**Data to process:**
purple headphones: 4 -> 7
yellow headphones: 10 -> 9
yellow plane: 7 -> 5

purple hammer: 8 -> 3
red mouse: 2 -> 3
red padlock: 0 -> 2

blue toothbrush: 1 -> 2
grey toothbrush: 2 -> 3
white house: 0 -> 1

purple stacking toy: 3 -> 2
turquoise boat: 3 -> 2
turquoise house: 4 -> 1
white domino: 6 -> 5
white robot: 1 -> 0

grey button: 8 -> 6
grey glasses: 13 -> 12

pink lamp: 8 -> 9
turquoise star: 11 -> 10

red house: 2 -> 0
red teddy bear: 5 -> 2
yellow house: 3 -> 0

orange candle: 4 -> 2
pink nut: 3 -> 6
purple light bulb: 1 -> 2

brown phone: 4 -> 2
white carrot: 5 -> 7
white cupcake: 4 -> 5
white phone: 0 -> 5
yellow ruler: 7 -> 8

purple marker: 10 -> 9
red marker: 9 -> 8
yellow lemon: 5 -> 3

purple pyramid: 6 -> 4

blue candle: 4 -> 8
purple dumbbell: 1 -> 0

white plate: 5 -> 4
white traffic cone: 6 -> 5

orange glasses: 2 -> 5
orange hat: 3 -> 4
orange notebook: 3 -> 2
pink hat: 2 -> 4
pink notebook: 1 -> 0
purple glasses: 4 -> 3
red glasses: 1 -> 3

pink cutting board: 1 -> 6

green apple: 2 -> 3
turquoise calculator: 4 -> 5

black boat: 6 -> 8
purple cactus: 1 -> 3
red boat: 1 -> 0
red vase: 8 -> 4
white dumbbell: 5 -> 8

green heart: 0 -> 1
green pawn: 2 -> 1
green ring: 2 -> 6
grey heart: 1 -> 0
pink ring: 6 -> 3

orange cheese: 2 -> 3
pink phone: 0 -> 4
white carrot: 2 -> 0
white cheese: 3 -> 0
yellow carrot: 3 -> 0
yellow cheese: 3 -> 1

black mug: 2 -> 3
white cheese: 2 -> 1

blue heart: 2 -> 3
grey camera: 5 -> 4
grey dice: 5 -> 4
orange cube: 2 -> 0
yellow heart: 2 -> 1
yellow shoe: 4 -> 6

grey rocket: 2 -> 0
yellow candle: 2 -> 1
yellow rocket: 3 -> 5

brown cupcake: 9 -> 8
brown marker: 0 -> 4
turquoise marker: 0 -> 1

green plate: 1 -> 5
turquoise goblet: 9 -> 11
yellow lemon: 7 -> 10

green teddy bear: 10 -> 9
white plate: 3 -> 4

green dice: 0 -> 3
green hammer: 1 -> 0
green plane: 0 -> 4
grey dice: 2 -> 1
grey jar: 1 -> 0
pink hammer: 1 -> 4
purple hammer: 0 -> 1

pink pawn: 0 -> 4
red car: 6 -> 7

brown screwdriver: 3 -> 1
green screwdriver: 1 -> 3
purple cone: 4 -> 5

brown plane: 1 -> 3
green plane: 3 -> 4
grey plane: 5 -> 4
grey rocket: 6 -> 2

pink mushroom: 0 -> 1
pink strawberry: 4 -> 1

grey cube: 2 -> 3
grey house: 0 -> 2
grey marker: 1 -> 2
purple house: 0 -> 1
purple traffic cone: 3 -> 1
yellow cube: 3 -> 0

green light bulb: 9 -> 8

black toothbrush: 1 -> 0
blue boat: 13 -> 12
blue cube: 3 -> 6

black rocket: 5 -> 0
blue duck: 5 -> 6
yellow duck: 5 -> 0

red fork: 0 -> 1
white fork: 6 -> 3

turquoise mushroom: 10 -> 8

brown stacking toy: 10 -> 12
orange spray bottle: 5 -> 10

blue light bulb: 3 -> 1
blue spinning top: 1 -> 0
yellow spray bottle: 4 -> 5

**Directions for this task:**
Would you please give back all of the material above exactly as it stands?

**Solution:**
purple headphones: 4 -> 7
yellow headphones: 10 -> 9
yellow plane: 7 -> 5

purple hammer: 8 -> 3
red mouse: 2 -> 3
red padlock: 0 -> 2

blue toothbrush: 1 -> 2
grey toothbrush: 2 -> 3
white house: 0 -> 1

purple stacking toy: 3 -> 2
turquoise boat: 3 -> 2
turquoise house: 4 -> 1
white domino: 6 -> 5
white robot: 1 -> 0

grey button: 8 -> 6
grey glasses: 13 -> 12

pink lamp: 8 -> 9
turquoise star: 11 -> 10

red house: 2 -> 0
red teddy bear: 5 -> 2
yellow house: 3 -> 0

orange candle: 4 -> 2
pink nut: 3 -> 6
purple light bulb: 1 -> 2

brown phone: 4 -> 2
white carrot: 5 -> 7
white cupcake: 4 -> 5
white phone: 0 -> 5
yellow ruler: 7 -> 8

purple marker: 10 -> 9
red marker: 9 -> 8
yellow lemon: 5 -> 3

purple pyramid: 6 -> 4

blue candle: 4 -> 8
purple dumbbell: 1 -> 0

white plate: 5 -> 4
white traffic cone: 6 -> 5

orange glasses: 2 -> 5
orange hat: 3 -> 4
orange notebook: 3 -> 2
pink hat: 2 -> 4
pink notebook: 1 -> 0
purple glasses: 4 -> 3
red glasses: 1 -> 3

pink cutting board: 1 -> 6

green apple: 2 -> 3
turquoise calculator: 4 -> 5

black boat: 6 -> 8
purple cactus: 1 -> 3
red boat: 1 -> 0
red vase: 8 -> 4
white dumbbell: 5 -> 8

green heart: 0 -> 1
green pawn: 2 -> 1
green ring: 2 -> 6
grey heart: 1 -> 0
pink ring: 6 -> 3

orange cheese: 2 -> 3
pink phone: 0 -> 4
white carrot: 2 -> 0
white cheese: 3 -> 0
yellow carrot: 3 -> 0
yellow cheese: 3 -> 1

black mug: 2 -> 3
white cheese: 2 -> 1

blue heart: 2 -> 3
grey camera: 5 -> 4
grey dice: 5 -> 4
orange cube: 2 -> 0
yellow heart: 2 -> 1
yellow shoe: 4 -> 6

grey rocket: 2 -> 0
yellow candle: 2 -> 1
yellow rocket: 3 -> 5

brown cupcake: 9 -> 8
brown marker: 0 -> 4
turquoise marker: 0 -> 1

green plate: 1 -> 5
turquoise goblet: 9 -> 11
yellow lemon: 7 -> 10

green teddy bear: 10 -> 9
white plate: 3 -> 4

green dice: 0 -> 3
green hammer: 1 -> 0
green plane: 0 -> 4
grey dice: 2 -> 1
grey jar: 1 -> 0
pink hammer: 1 -> 4
purple hammer: 0 -> 1

pink pawn: 0 -> 4
red car: 6 -> 7

brown screwdriver: 3 -> 1
green screwdriver: 1 -> 3
purple cone: 4 -> 5

brown plane: 1 -> 3
green plane: 3 -> 4
grey plane: 5 -> 4
grey rocket: 6 -> 2

pink mushroom: 0 -> 1
pink strawberry: 4 -> 1

grey cube: 2 -> 3
grey house: 0 -> 2
grey marker: 1 -> 2
purple house: 0 -> 1
purple traffic cone: 3 -> 1
yellow cube: 3 -> 0

green light bulb: 9 -> 8

black toothbrush: 1 -> 0
blue boat: 13 -> 12
blue cube: 3 -> 6

black rocket: 5 -> 0
blue duck: 5 -> 6
yellow duck: 5 -> 0

red fork: 0 -> 1
white fork: 6 -> 3

turquoise mushroom: 10 -> 8

brown stacking toy: 10 -> 12
orange spray bottle: 5 -> 10

blue light bulb: 3 -> 1
blue spinning top: 1 -> 0
yellow spray bottle: 4 -> 5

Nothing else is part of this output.